- _Try it_: Every line in the data below has to be repeated exactly; no picture belongs in the result.

----- Entries shown -----

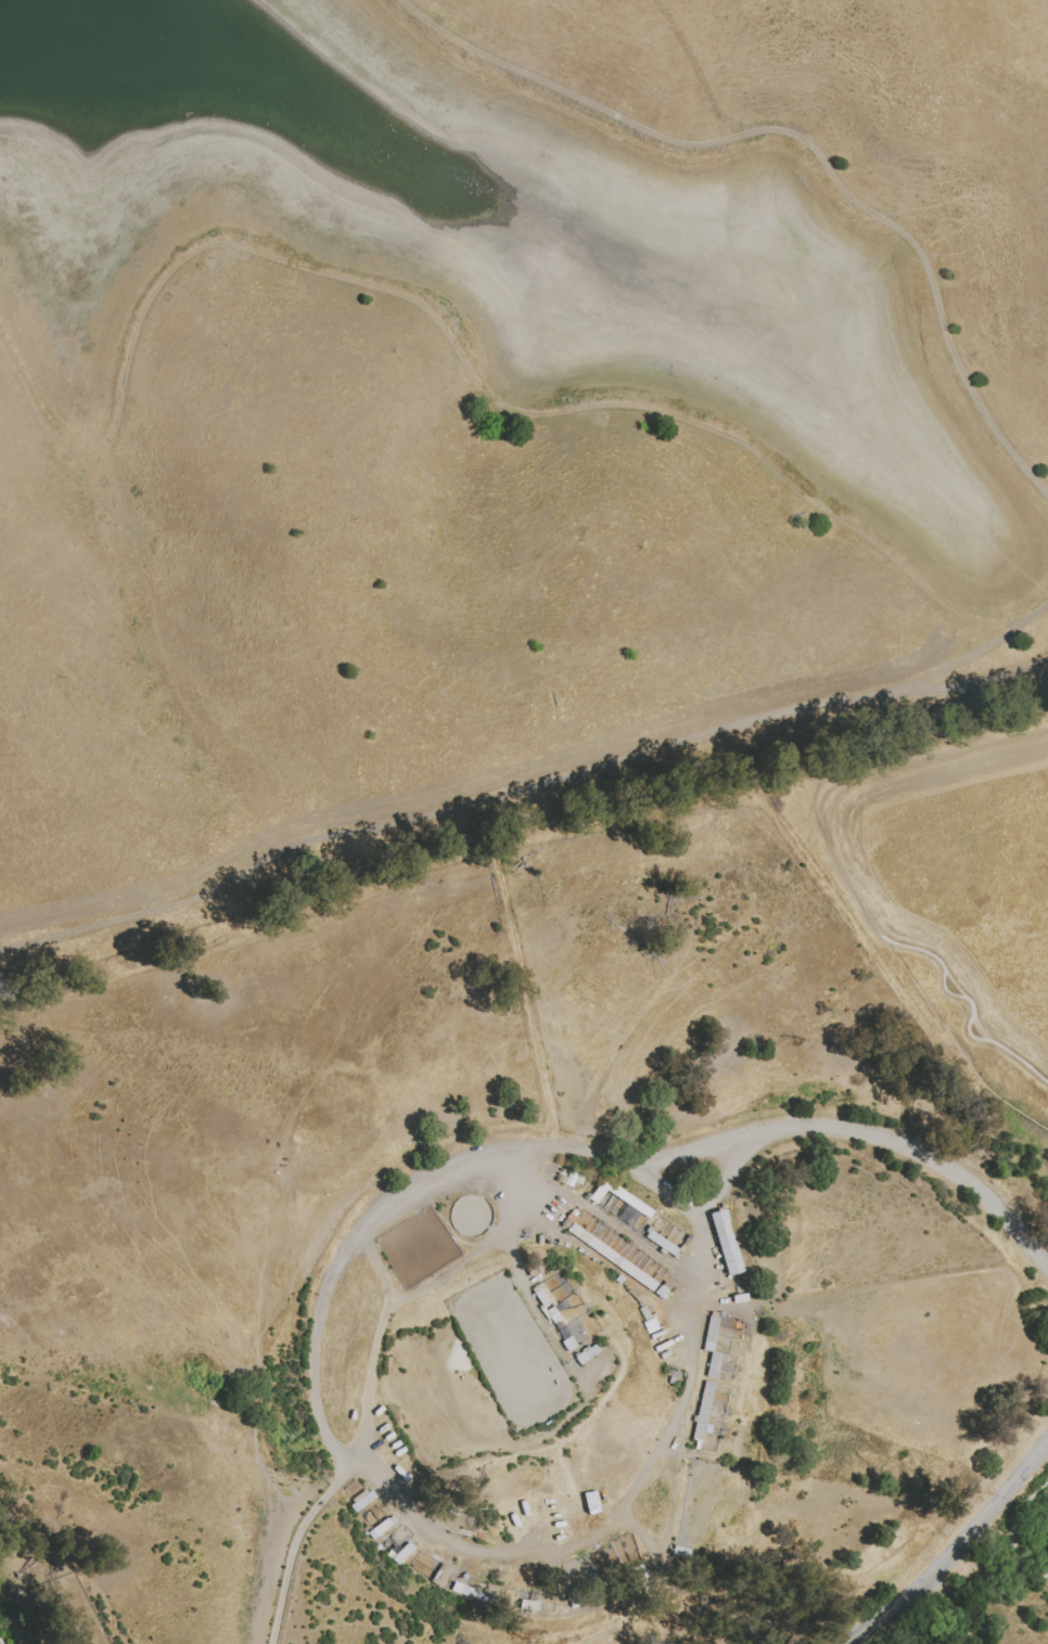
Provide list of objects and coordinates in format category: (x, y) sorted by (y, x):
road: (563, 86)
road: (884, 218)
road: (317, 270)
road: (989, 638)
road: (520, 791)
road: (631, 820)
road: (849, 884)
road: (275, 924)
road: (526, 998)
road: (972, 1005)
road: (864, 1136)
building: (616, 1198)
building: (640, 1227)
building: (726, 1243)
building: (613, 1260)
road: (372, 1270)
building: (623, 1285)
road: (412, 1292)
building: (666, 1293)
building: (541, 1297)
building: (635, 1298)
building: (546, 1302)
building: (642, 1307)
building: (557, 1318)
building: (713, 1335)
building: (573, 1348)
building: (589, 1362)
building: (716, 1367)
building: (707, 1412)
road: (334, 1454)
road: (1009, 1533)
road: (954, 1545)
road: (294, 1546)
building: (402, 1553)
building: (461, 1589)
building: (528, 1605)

-----

- _Answer box_:
Provide list of objects and coordinates in format category: (x, y) sorted by (y, x):
road: (563, 86)
road: (884, 218)
road: (317, 270)
road: (989, 638)
road: (520, 791)
road: (631, 820)
road: (849, 884)
road: (275, 924)
road: (526, 998)
road: (972, 1005)
road: (864, 1136)
building: (616, 1198)
building: (640, 1227)
building: (726, 1243)
building: (613, 1260)
road: (372, 1270)
building: (623, 1285)
road: (412, 1292)
building: (666, 1293)
building: (541, 1297)
building: (635, 1298)
building: (546, 1302)
building: (642, 1307)
building: (557, 1318)
building: (713, 1335)
building: (573, 1348)
building: (589, 1362)
building: (716, 1367)
building: (707, 1412)
road: (334, 1454)
road: (1009, 1533)
road: (954, 1545)
road: (294, 1546)
building: (402, 1553)
building: (461, 1589)
building: (528, 1605)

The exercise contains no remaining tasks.